[DATA SHOWN]

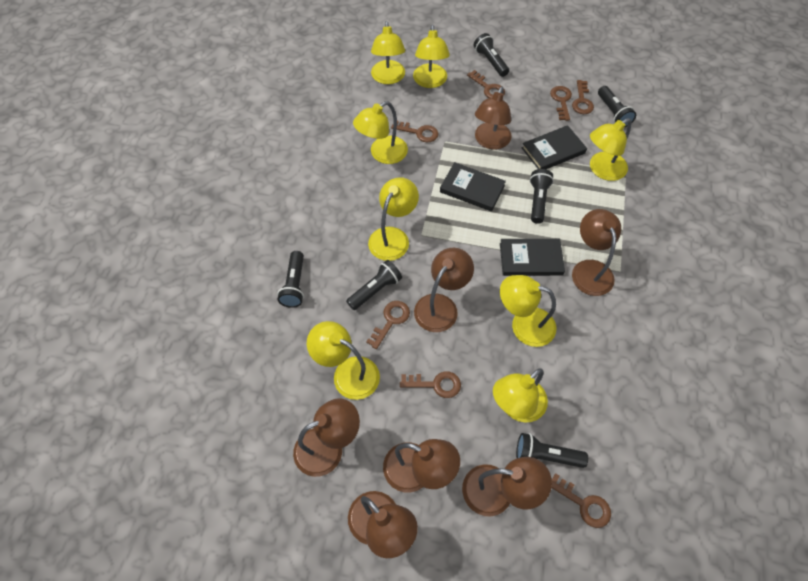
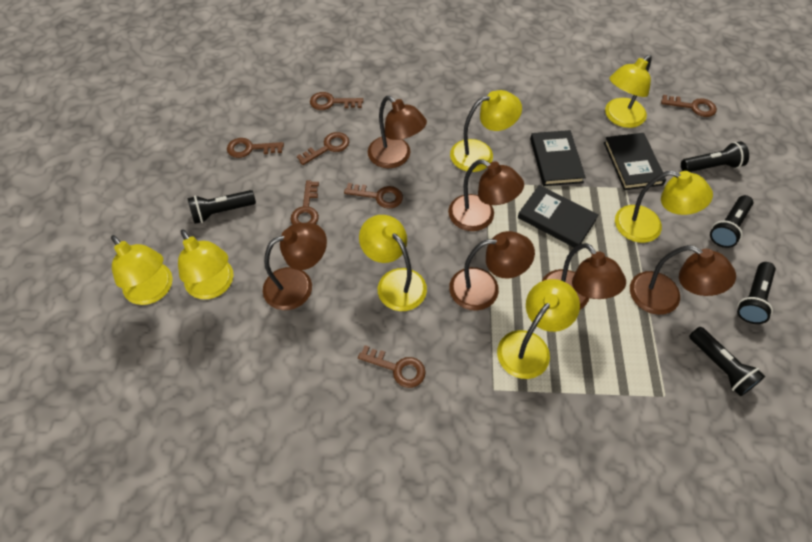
black flashlight: 6 -> 5
brown lamp: 7 -> 6
yellow lamp: 8 -> 7

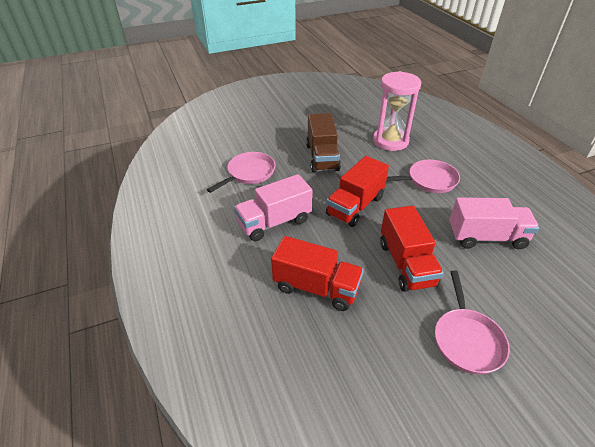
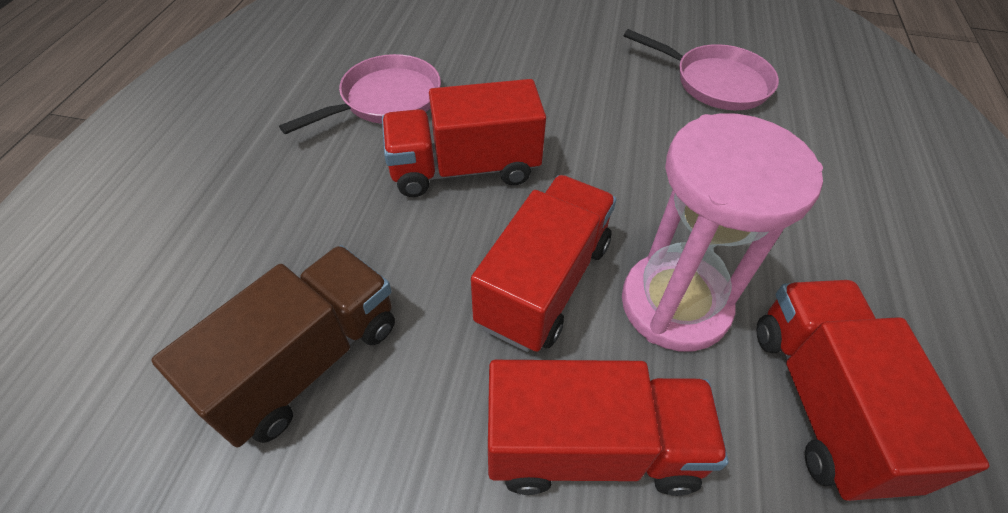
pink pan: 3 -> 2
pink truck: 2 -> 0
red truck: 3 -> 4

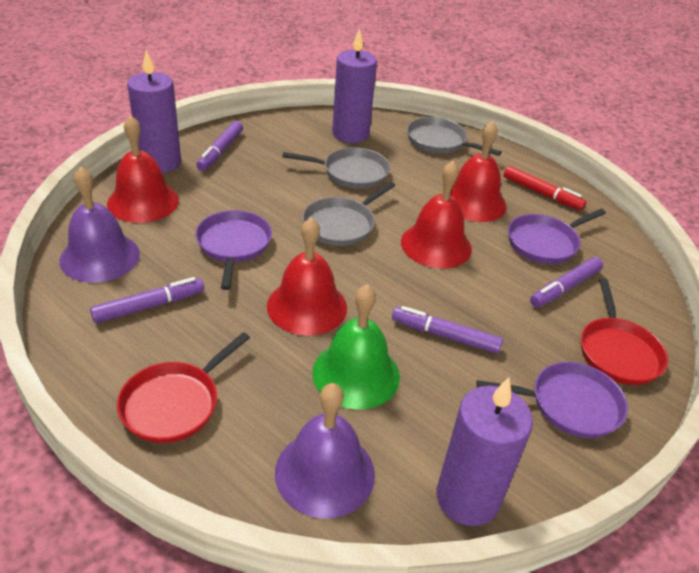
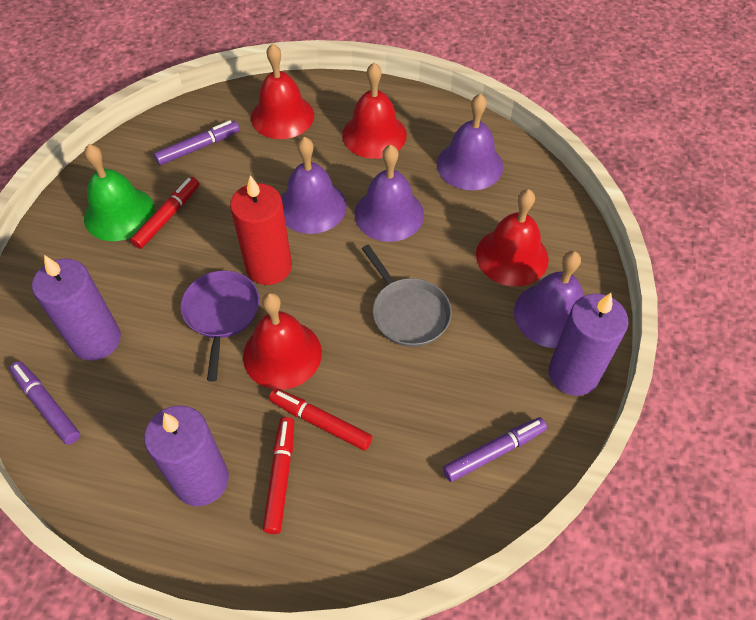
grey pan: 3 -> 1
purple bell: 2 -> 4
purple marker: 4 -> 3
purple pan: 3 -> 1
red candle: 0 -> 1
red marker: 1 -> 3
red pan: 2 -> 0

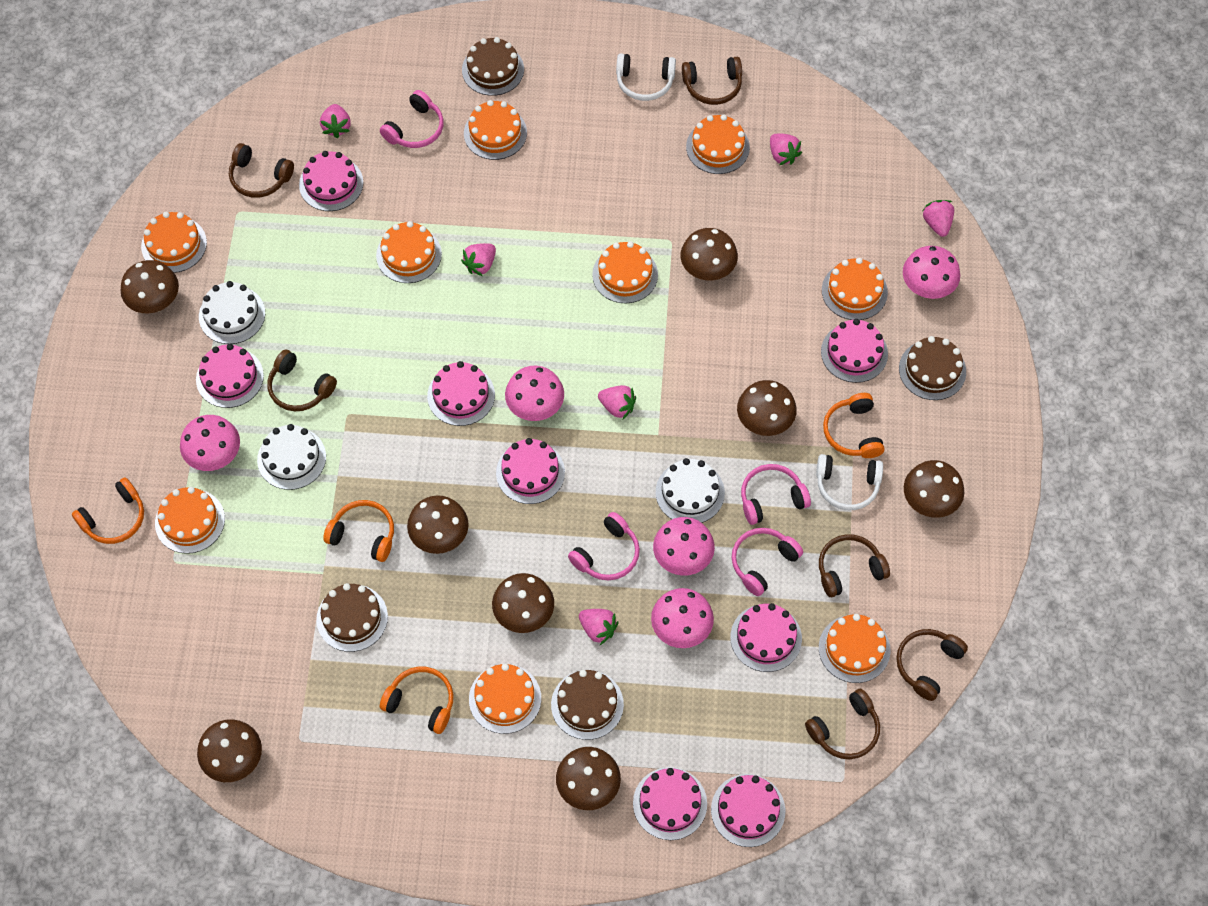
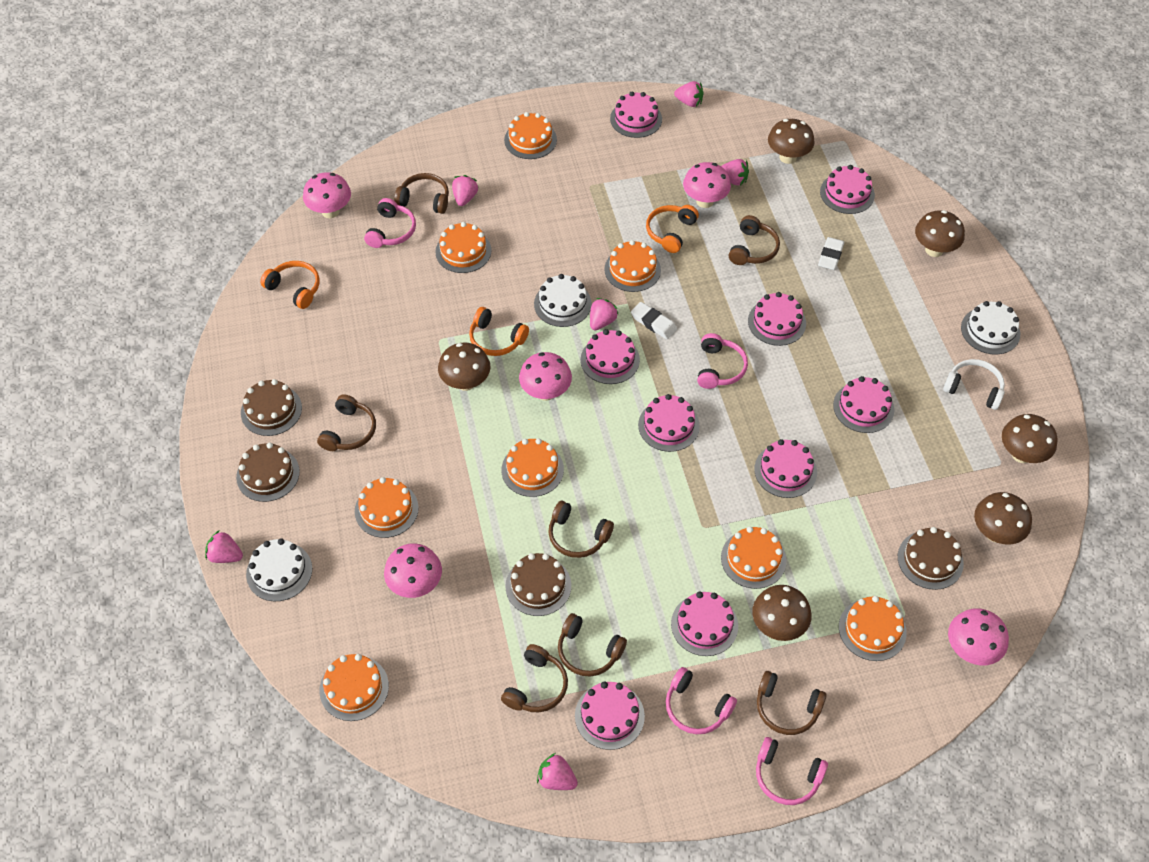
brown headphones: 6 -> 7
brown mushroom: 8 -> 6
orange cake: 9 -> 8
orange headphones: 4 -> 3
pink cake: 8 -> 9
white eraser: 0 -> 2
white headphones: 2 -> 1

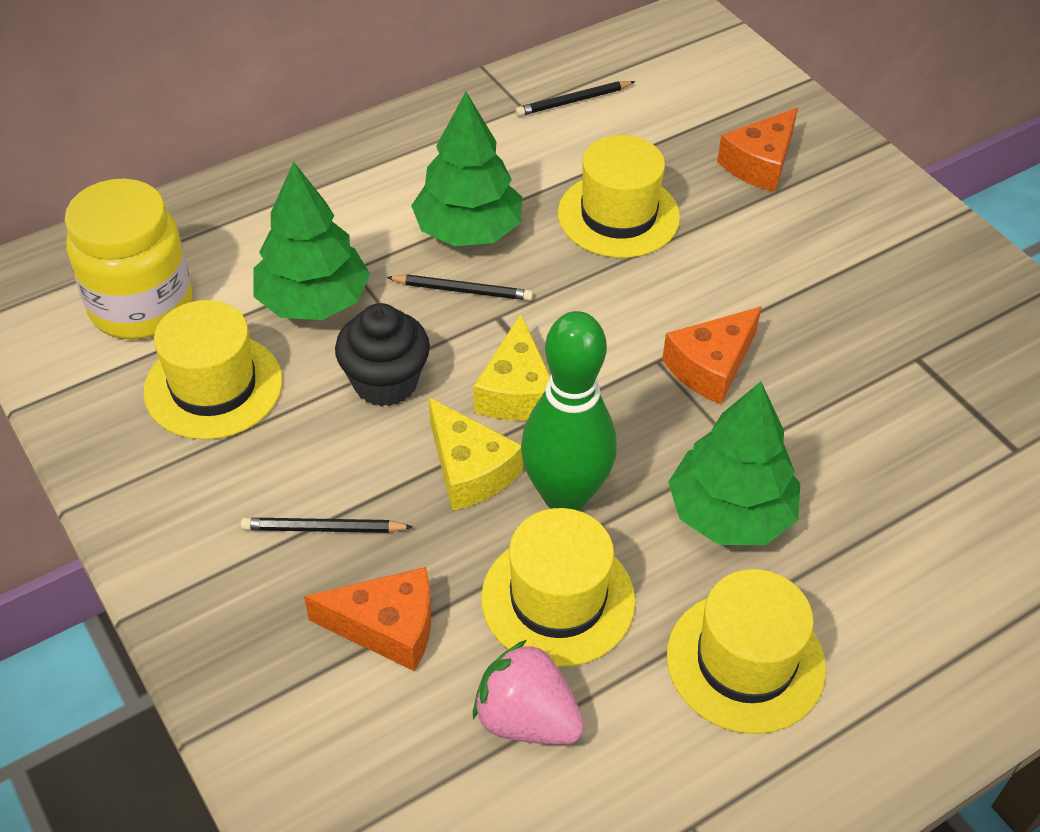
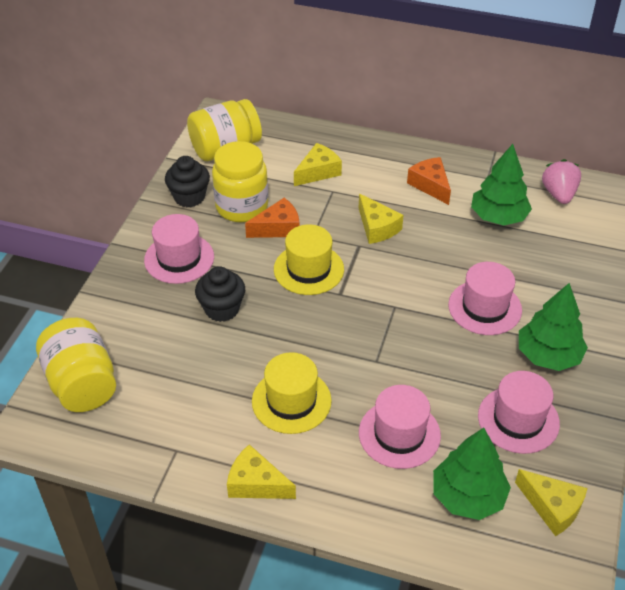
black cupcake: 1 -> 2
black pencil: 3 -> 0
green bowling pin: 1 -> 0
orange cheese: 3 -> 2
pink hat: 0 -> 4
yellow cheese: 2 -> 4
yellow hat: 4 -> 2
yellow jar: 1 -> 3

[/DATA SHOWN]

ABOUT THIS TASK: Write the records out once more, exactly as they appear, with no pictures.

WRITTEN RESPONSE:
black flashlight: 6 -> 5
brown lamp: 7 -> 6
yellow lamp: 8 -> 7

pink pan: 3 -> 2
pink truck: 2 -> 0
red truck: 3 -> 4

grey pan: 3 -> 1
purple bell: 2 -> 4
purple marker: 4 -> 3
purple pan: 3 -> 1
red candle: 0 -> 1
red marker: 1 -> 3
red pan: 2 -> 0

brown headphones: 6 -> 7
brown mushroom: 8 -> 6
orange cake: 9 -> 8
orange headphones: 4 -> 3
pink cake: 8 -> 9
white eraser: 0 -> 2
white headphones: 2 -> 1

black cupcake: 1 -> 2
black pencil: 3 -> 0
green bowling pin: 1 -> 0
orange cheese: 3 -> 2
pink hat: 0 -> 4
yellow cheese: 2 -> 4
yellow hat: 4 -> 2
yellow jar: 1 -> 3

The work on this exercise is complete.